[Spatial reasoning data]
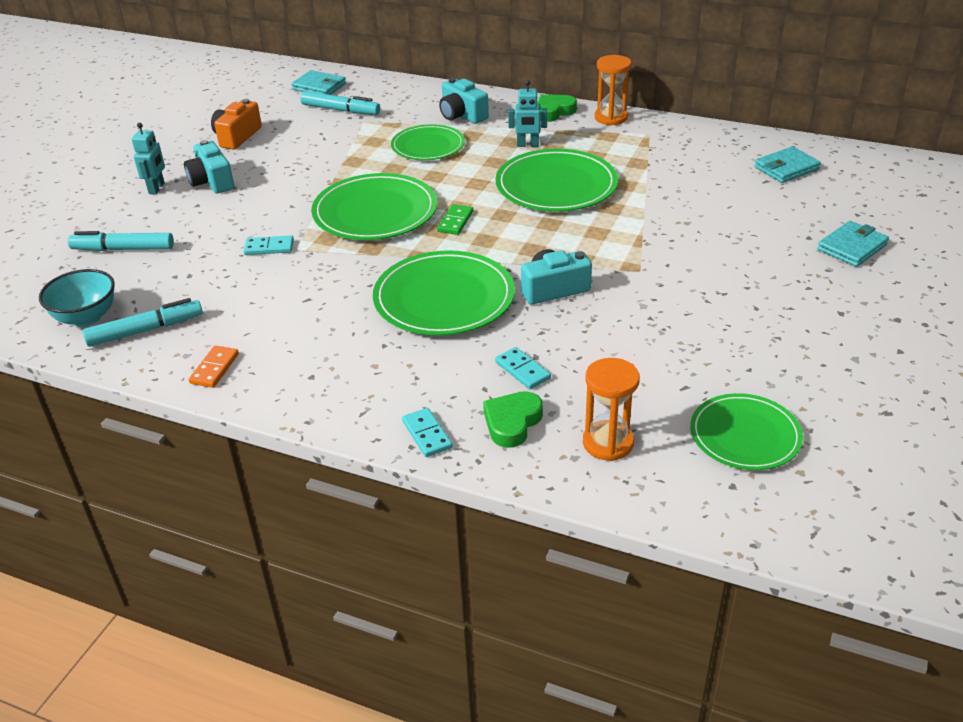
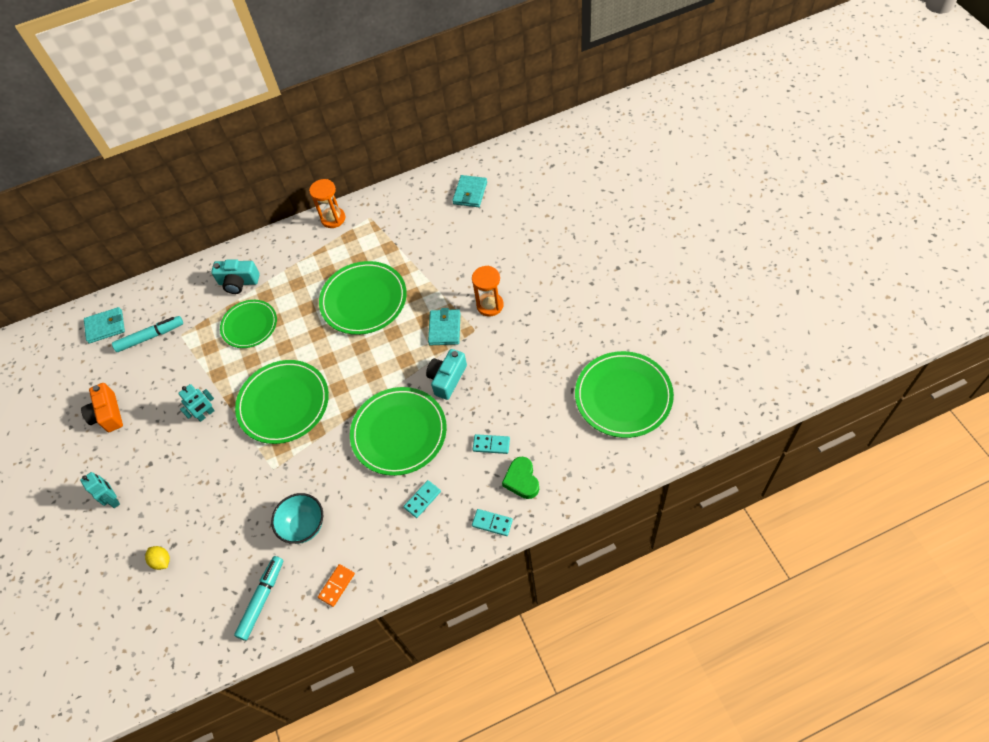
camera: 40 degrees left, 20 degrees up
(86, 317) = (212, 624): turquoise bowl -> turquoise bowl (304, 526)
(123, 249) = (162, 561): turquoise marker -> yellow lemon
(212, 181) = (144, 463): turquoise camera -> none
(214, 369) = (336, 585): orange domino -> orange domino turned 60 degrees clockwise
(269, 247) = (254, 482): turquoise domino -> turquoise domino (422, 499)
(455, 221) = (339, 373): green domino -> none
(527, 145) = (310, 279): turquoise robot -> turquoise robot (206, 414)
(553, 112) = (293, 238): green heart -> none
(608, 443) = (574, 453): orange hourglass -> orange hourglass (490, 305)
(745, 435) = (623, 396): green plate -> green plate, size x1.54
(852, 247) = (555, 232): turquoise wallet -> turquoise wallet (445, 329)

__What you will do__
Return the records exactly as they stand, and drop every picture.

__Reply to the exercise__
camera: 40 degrees left, 20 degrees up
(86, 317) = (212, 624): turquoise bowl -> turquoise bowl (304, 526)
(123, 249) = (162, 561): turquoise marker -> yellow lemon
(212, 181) = (144, 463): turquoise camera -> none
(214, 369) = (336, 585): orange domino -> orange domino turned 60 degrees clockwise
(269, 247) = (254, 482): turquoise domino -> turquoise domino (422, 499)
(455, 221) = (339, 373): green domino -> none
(527, 145) = (310, 279): turquoise robot -> turquoise robot (206, 414)
(553, 112) = (293, 238): green heart -> none
(608, 443) = (574, 453): orange hourglass -> orange hourglass (490, 305)
(745, 435) = (623, 396): green plate -> green plate, size x1.54
(852, 247) = (555, 232): turquoise wallet -> turquoise wallet (445, 329)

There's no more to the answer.